Stored data entries
· · · · · · ·

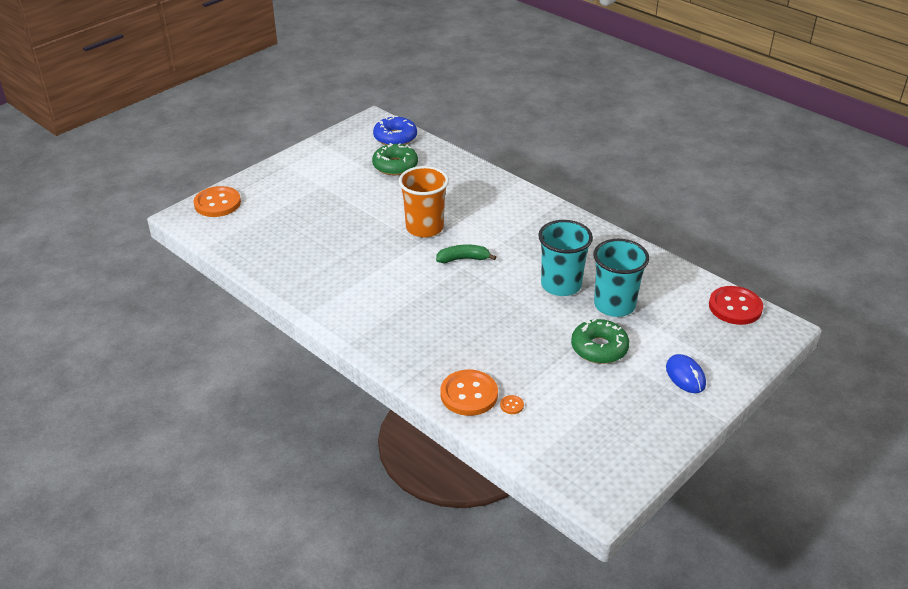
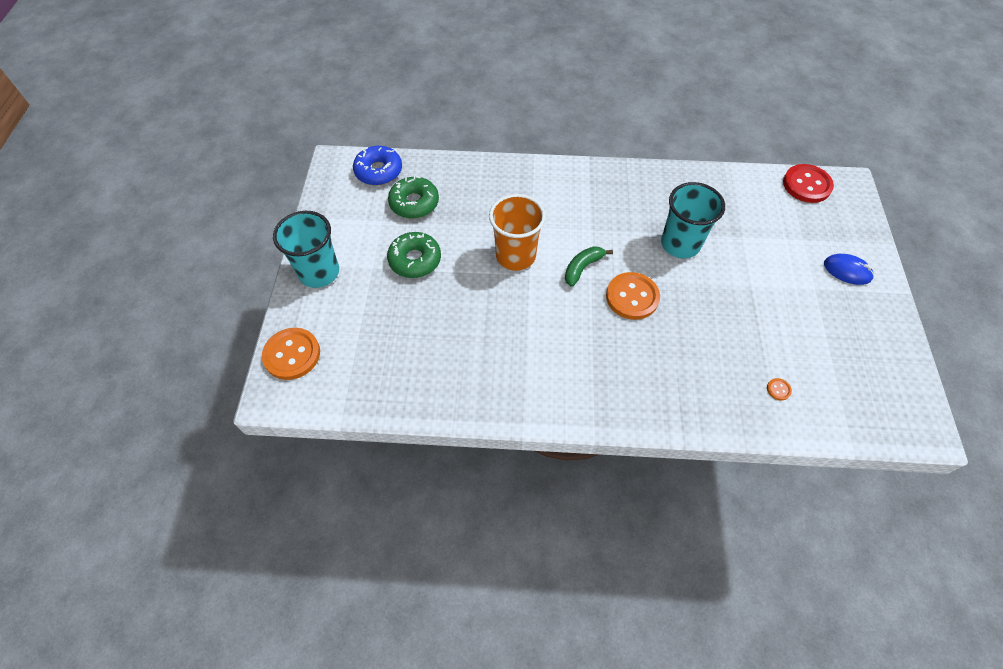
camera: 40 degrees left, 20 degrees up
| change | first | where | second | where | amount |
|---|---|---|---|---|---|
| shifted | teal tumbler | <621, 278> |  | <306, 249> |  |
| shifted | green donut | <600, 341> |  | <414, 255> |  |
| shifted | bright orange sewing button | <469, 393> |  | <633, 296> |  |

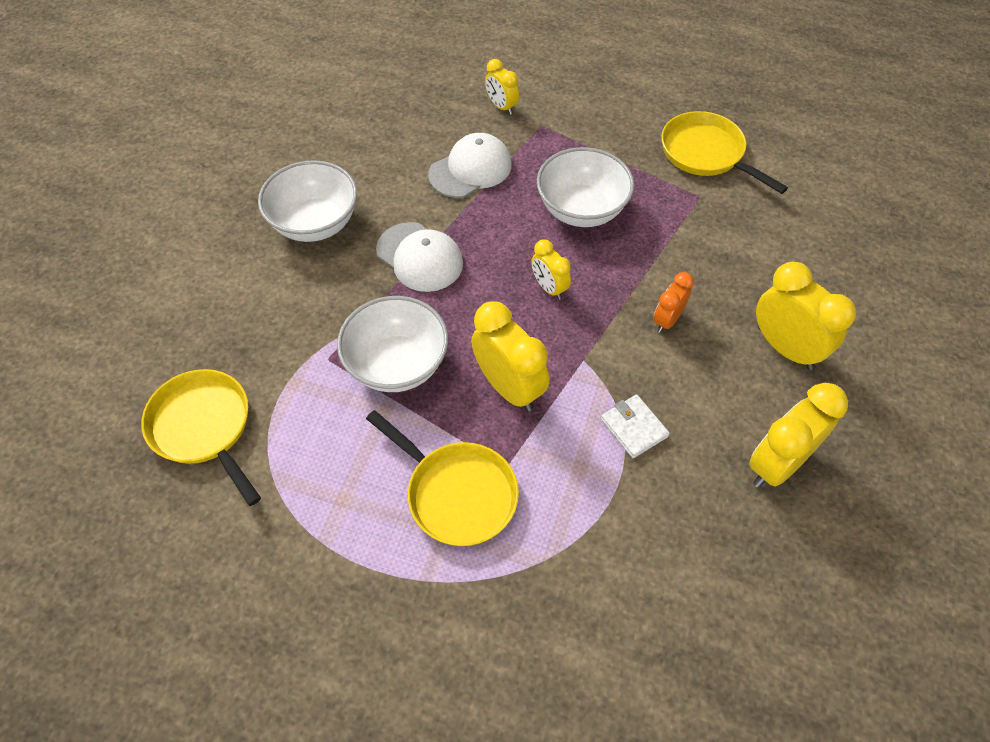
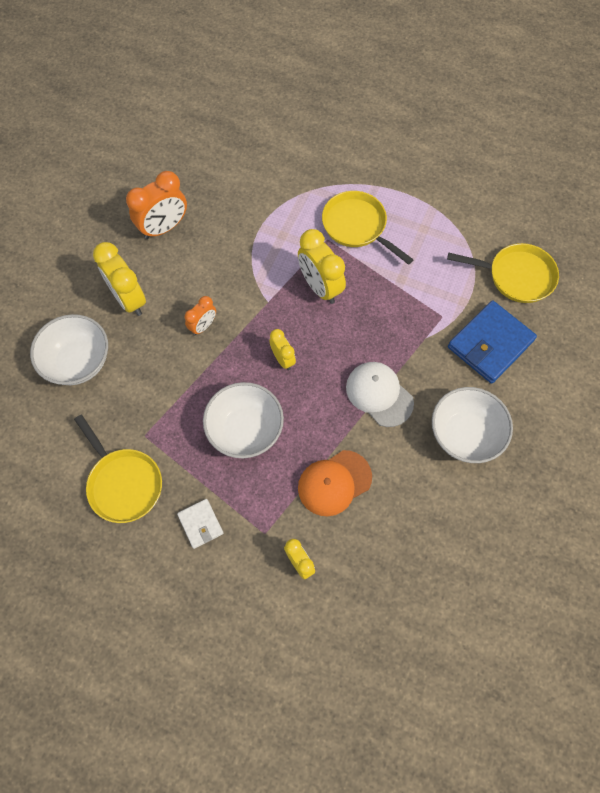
camera: 175 degrees left, 10 degrees up
| change | first | where | second | where | amount |
|---|---|---|---|---|---|
| repainted | pure white peaked cap | <470, 165> | bright orange peaked cap | <335, 483> |  |
| shifted | pure white bowl | <392, 344> |  | <69, 349> |  |
| rotated | golden pan | <201, 437> |  | <503, 273> | 45 degrees counterclockwise |
| repainted | golden alarm clock | <798, 435> | bright orange alarm clock | <156, 205> |  |
| shifted | pure white billfold | <635, 426> |  | <200, 524> |  |
| new |  |  | blue billfold | <492, 342> |  |

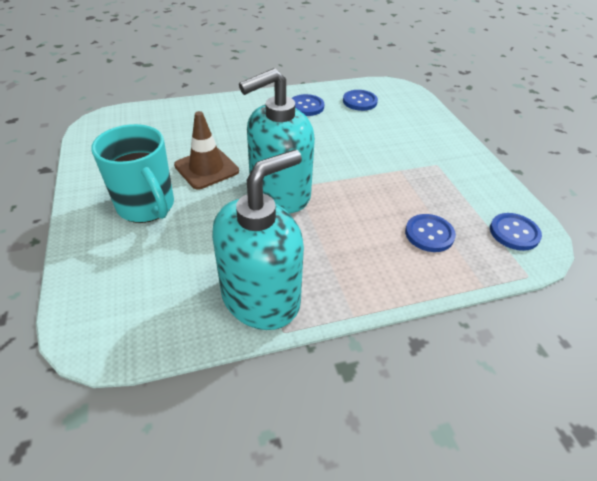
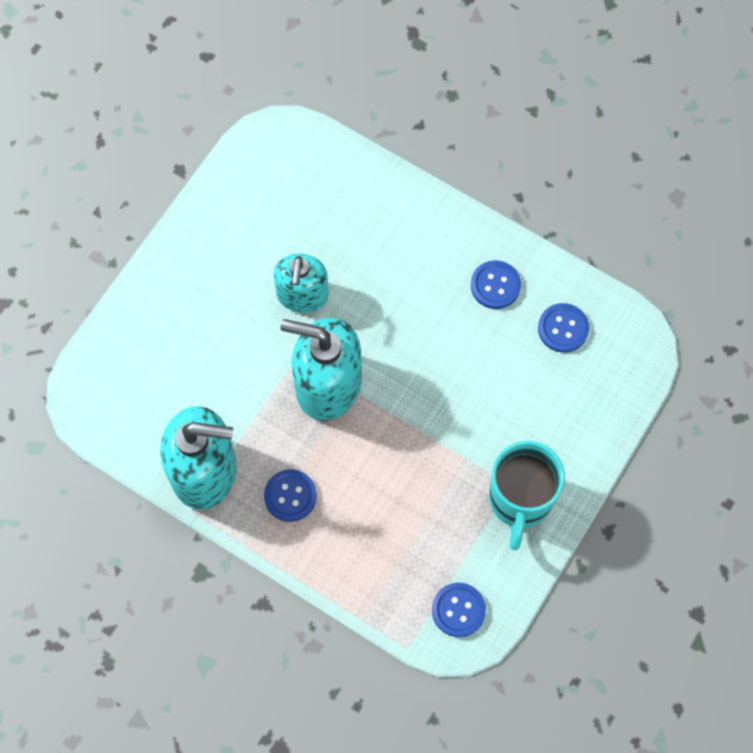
camera: 50 degrees right, 25 degrees up
| change | first | where | second | where | amount |
|---|---|---|---|---|---|
| swapped | brown traffic cone | <206, 150> | teal soap pump | <301, 283> |  |
| shifted | teal tea mug | <132, 173> |  | <527, 495> |  |
| shifted | blue sewing button | <430, 233> |  | <290, 495> |  |

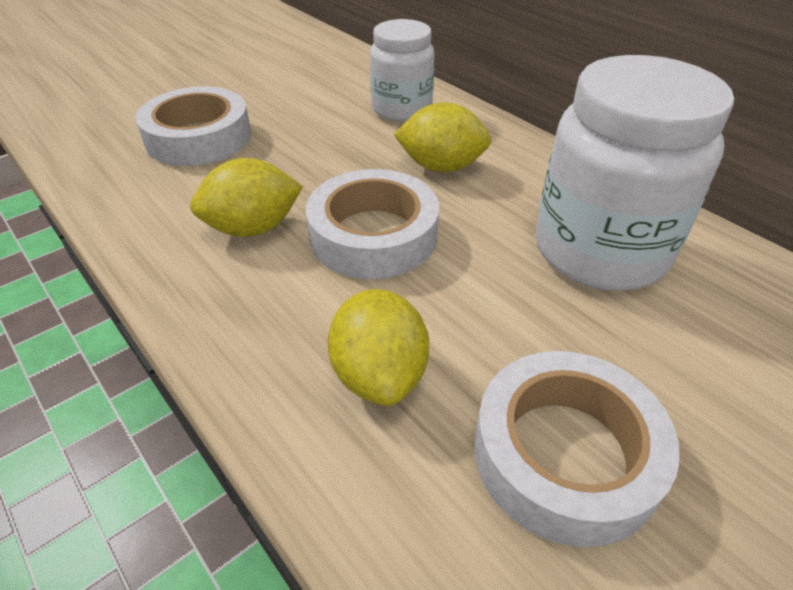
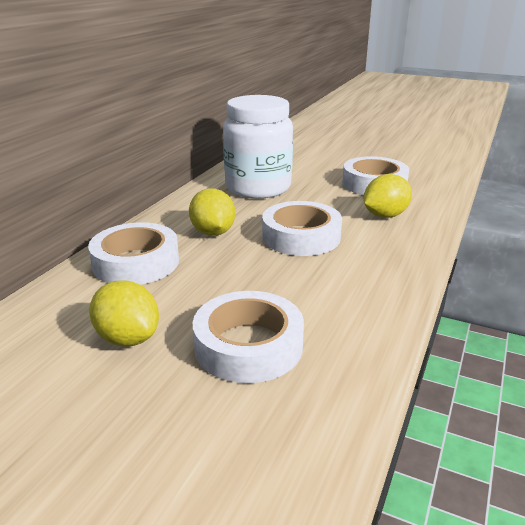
camera: 115 degrees left, 15 degrees down
| change | first | where | second | where | amount |
|---|---|---|---|---|---|
| swapped | pure white preserve jar | <402, 70> | pure white sticky tape | <133, 253> |  |
| shifted | golden lemon | <246, 197> |  | <124, 313> |  |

· · · · · · ·

▸ **WHAT IS NEEDED**
Retype the data word for word and keep the pictures out of it.

▸ **SOLVED EXERCISE**
camera: 40 degrees left, 20 degrees up
| change | first | where | second | where | amount |
|---|---|---|---|---|---|
| shifted | teal tumbler | <621, 278> |  | <306, 249> |  |
| shifted | green donut | <600, 341> |  | <414, 255> |  |
| shifted | bright orange sewing button | <469, 393> |  | <633, 296> |  |

camera: 175 degrees left, 10 degrees up
| change | first | where | second | where | amount |
|---|---|---|---|---|---|
| repainted | pure white peaked cap | <470, 165> | bright orange peaked cap | <335, 483> |  |
| shifted | pure white bowl | <392, 344> |  | <69, 349> |  |
| rotated | golden pan | <201, 437> |  | <503, 273> | 45 degrees counterclockwise |
| repainted | golden alarm clock | <798, 435> | bright orange alarm clock | <156, 205> |  |
| shifted | pure white billfold | <635, 426> |  | <200, 524> |  |
| new |  |  | blue billfold | <492, 342> |  |

camera: 50 degrees right, 25 degrees up
| change | first | where | second | where | amount |
|---|---|---|---|---|---|
| swapped | brown traffic cone | <206, 150> | teal soap pump | <301, 283> |  |
| shifted | teal tea mug | <132, 173> |  | <527, 495> |  |
| shifted | blue sewing button | <430, 233> |  | <290, 495> |  |

camera: 115 degrees left, 15 degrees down
| change | first | where | second | where | amount |
|---|---|---|---|---|---|
| swapped | pure white preserve jar | <402, 70> | pure white sticky tape | <133, 253> |  |
| shifted | golden lemon | <246, 197> |  | <124, 313> |  |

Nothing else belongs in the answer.